» Work instruction: Once the data has been read, return all of it precisely as written.

···

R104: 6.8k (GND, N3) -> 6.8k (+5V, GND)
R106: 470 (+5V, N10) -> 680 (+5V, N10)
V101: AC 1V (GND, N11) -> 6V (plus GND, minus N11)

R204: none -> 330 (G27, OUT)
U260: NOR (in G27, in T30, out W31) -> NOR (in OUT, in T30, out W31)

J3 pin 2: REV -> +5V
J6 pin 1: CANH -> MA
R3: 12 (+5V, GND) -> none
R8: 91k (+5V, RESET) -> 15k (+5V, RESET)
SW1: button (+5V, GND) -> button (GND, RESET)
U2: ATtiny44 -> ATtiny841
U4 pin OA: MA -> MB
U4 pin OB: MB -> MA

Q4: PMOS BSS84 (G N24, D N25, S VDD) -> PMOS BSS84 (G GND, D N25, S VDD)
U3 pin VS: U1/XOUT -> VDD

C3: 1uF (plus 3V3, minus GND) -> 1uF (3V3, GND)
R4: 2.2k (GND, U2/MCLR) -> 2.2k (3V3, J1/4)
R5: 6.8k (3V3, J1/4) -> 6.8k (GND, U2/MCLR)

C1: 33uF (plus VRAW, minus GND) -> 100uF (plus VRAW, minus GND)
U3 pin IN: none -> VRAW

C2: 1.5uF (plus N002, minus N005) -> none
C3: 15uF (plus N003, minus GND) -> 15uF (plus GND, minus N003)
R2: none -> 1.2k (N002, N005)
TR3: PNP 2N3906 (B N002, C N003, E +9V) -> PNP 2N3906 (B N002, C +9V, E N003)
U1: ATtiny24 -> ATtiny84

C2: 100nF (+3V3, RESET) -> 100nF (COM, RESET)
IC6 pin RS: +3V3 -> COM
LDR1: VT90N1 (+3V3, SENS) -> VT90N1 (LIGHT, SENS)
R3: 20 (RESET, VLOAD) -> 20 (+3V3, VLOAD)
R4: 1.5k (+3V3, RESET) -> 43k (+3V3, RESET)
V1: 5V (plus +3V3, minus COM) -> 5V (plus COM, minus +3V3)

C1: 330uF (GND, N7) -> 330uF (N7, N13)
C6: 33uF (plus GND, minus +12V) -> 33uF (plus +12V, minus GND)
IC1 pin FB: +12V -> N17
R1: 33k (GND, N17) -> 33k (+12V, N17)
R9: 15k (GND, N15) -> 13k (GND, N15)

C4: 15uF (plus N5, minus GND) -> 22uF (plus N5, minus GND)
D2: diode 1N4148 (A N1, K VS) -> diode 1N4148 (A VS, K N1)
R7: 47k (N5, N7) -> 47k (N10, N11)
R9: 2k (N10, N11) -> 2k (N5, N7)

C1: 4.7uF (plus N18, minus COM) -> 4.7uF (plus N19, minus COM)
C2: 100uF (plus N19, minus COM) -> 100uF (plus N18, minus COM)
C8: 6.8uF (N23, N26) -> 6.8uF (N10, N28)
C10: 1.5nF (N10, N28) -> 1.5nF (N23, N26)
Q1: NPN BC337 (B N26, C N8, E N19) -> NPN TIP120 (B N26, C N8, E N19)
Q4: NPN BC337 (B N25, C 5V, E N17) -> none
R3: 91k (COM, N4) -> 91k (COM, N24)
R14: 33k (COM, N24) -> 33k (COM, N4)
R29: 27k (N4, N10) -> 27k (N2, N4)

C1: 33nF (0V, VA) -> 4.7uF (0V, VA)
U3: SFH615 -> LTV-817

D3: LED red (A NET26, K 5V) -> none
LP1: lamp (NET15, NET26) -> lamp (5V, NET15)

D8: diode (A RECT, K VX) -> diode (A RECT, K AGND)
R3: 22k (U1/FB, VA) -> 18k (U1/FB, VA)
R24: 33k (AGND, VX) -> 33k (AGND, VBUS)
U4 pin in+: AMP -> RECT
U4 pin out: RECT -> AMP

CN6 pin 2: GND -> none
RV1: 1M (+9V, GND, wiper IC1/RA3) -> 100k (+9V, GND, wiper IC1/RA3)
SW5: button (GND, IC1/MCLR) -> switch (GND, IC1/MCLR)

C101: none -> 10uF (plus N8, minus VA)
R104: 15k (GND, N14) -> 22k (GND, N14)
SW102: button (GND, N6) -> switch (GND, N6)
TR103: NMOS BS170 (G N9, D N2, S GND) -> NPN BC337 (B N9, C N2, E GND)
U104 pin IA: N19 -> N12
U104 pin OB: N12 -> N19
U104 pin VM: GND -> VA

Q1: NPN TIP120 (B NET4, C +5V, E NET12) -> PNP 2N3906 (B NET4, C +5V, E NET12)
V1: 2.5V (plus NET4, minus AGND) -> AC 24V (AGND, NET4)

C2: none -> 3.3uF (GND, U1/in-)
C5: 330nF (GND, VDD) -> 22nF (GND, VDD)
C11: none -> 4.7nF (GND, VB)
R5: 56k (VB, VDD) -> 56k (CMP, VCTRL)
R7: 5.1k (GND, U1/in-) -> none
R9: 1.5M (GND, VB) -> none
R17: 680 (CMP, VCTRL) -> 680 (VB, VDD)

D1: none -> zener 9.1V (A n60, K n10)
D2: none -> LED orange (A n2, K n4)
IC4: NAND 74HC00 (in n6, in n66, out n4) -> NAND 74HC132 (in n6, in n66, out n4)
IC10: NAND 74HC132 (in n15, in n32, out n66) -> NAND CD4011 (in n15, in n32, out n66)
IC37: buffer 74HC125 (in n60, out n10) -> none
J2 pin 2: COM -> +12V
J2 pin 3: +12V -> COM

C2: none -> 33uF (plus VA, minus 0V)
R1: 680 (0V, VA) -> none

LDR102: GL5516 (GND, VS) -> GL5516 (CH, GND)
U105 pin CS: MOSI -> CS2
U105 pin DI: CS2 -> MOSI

···

» Answer space:
R104: 6.8k (GND, N3) -> 6.8k (+5V, GND)
R106: 470 (+5V, N10) -> 680 (+5V, N10)
V101: AC 1V (GND, N11) -> 6V (plus GND, minus N11)

R204: none -> 330 (G27, OUT)
U260: NOR (in G27, in T30, out W31) -> NOR (in OUT, in T30, out W31)

J3 pin 2: REV -> +5V
J6 pin 1: CANH -> MA
R3: 12 (+5V, GND) -> none
R8: 91k (+5V, RESET) -> 15k (+5V, RESET)
SW1: button (+5V, GND) -> button (GND, RESET)
U2: ATtiny44 -> ATtiny841
U4 pin OA: MA -> MB
U4 pin OB: MB -> MA

Q4: PMOS BSS84 (G N24, D N25, S VDD) -> PMOS BSS84 (G GND, D N25, S VDD)
U3 pin VS: U1/XOUT -> VDD

C3: 1uF (plus 3V3, minus GND) -> 1uF (3V3, GND)
R4: 2.2k (GND, U2/MCLR) -> 2.2k (3V3, J1/4)
R5: 6.8k (3V3, J1/4) -> 6.8k (GND, U2/MCLR)

C1: 33uF (plus VRAW, minus GND) -> 100uF (plus VRAW, minus GND)
U3 pin IN: none -> VRAW

C2: 1.5uF (plus N002, minus N005) -> none
C3: 15uF (plus N003, minus GND) -> 15uF (plus GND, minus N003)
R2: none -> 1.2k (N002, N005)
TR3: PNP 2N3906 (B N002, C N003, E +9V) -> PNP 2N3906 (B N002, C +9V, E N003)
U1: ATtiny24 -> ATtiny84

C2: 100nF (+3V3, RESET) -> 100nF (COM, RESET)
IC6 pin RS: +3V3 -> COM
LDR1: VT90N1 (+3V3, SENS) -> VT90N1 (LIGHT, SENS)
R3: 20 (RESET, VLOAD) -> 20 (+3V3, VLOAD)
R4: 1.5k (+3V3, RESET) -> 43k (+3V3, RESET)
V1: 5V (plus +3V3, minus COM) -> 5V (plus COM, minus +3V3)

C1: 330uF (GND, N7) -> 330uF (N7, N13)
C6: 33uF (plus GND, minus +12V) -> 33uF (plus +12V, minus GND)
IC1 pin FB: +12V -> N17
R1: 33k (GND, N17) -> 33k (+12V, N17)
R9: 15k (GND, N15) -> 13k (GND, N15)

C4: 15uF (plus N5, minus GND) -> 22uF (plus N5, minus GND)
D2: diode 1N4148 (A N1, K VS) -> diode 1N4148 (A VS, K N1)
R7: 47k (N5, N7) -> 47k (N10, N11)
R9: 2k (N10, N11) -> 2k (N5, N7)

C1: 4.7uF (plus N18, minus COM) -> 4.7uF (plus N19, minus COM)
C2: 100uF (plus N19, minus COM) -> 100uF (plus N18, minus COM)
C8: 6.8uF (N23, N26) -> 6.8uF (N10, N28)
C10: 1.5nF (N10, N28) -> 1.5nF (N23, N26)
Q1: NPN BC337 (B N26, C N8, E N19) -> NPN TIP120 (B N26, C N8, E N19)
Q4: NPN BC337 (B N25, C 5V, E N17) -> none
R3: 91k (COM, N4) -> 91k (COM, N24)
R14: 33k (COM, N24) -> 33k (COM, N4)
R29: 27k (N4, N10) -> 27k (N2, N4)

C1: 33nF (0V, VA) -> 4.7uF (0V, VA)
U3: SFH615 -> LTV-817

D3: LED red (A NET26, K 5V) -> none
LP1: lamp (NET15, NET26) -> lamp (5V, NET15)

D8: diode (A RECT, K VX) -> diode (A RECT, K AGND)
R3: 22k (U1/FB, VA) -> 18k (U1/FB, VA)
R24: 33k (AGND, VX) -> 33k (AGND, VBUS)
U4 pin in+: AMP -> RECT
U4 pin out: RECT -> AMP

CN6 pin 2: GND -> none
RV1: 1M (+9V, GND, wiper IC1/RA3) -> 100k (+9V, GND, wiper IC1/RA3)
SW5: button (GND, IC1/MCLR) -> switch (GND, IC1/MCLR)

C101: none -> 10uF (plus N8, minus VA)
R104: 15k (GND, N14) -> 22k (GND, N14)
SW102: button (GND, N6) -> switch (GND, N6)
TR103: NMOS BS170 (G N9, D N2, S GND) -> NPN BC337 (B N9, C N2, E GND)
U104 pin IA: N19 -> N12
U104 pin OB: N12 -> N19
U104 pin VM: GND -> VA

Q1: NPN TIP120 (B NET4, C +5V, E NET12) -> PNP 2N3906 (B NET4, C +5V, E NET12)
V1: 2.5V (plus NET4, minus AGND) -> AC 24V (AGND, NET4)

C2: none -> 3.3uF (GND, U1/in-)
C5: 330nF (GND, VDD) -> 22nF (GND, VDD)
C11: none -> 4.7nF (GND, VB)
R5: 56k (VB, VDD) -> 56k (CMP, VCTRL)
R7: 5.1k (GND, U1/in-) -> none
R9: 1.5M (GND, VB) -> none
R17: 680 (CMP, VCTRL) -> 680 (VB, VDD)

D1: none -> zener 9.1V (A n60, K n10)
D2: none -> LED orange (A n2, K n4)
IC4: NAND 74HC00 (in n6, in n66, out n4) -> NAND 74HC132 (in n6, in n66, out n4)
IC10: NAND 74HC132 (in n15, in n32, out n66) -> NAND CD4011 (in n15, in n32, out n66)
IC37: buffer 74HC125 (in n60, out n10) -> none
J2 pin 2: COM -> +12V
J2 pin 3: +12V -> COM

C2: none -> 33uF (plus VA, minus 0V)
R1: 680 (0V, VA) -> none

LDR102: GL5516 (GND, VS) -> GL5516 (CH, GND)
U105 pin CS: MOSI -> CS2
U105 pin DI: CS2 -> MOSI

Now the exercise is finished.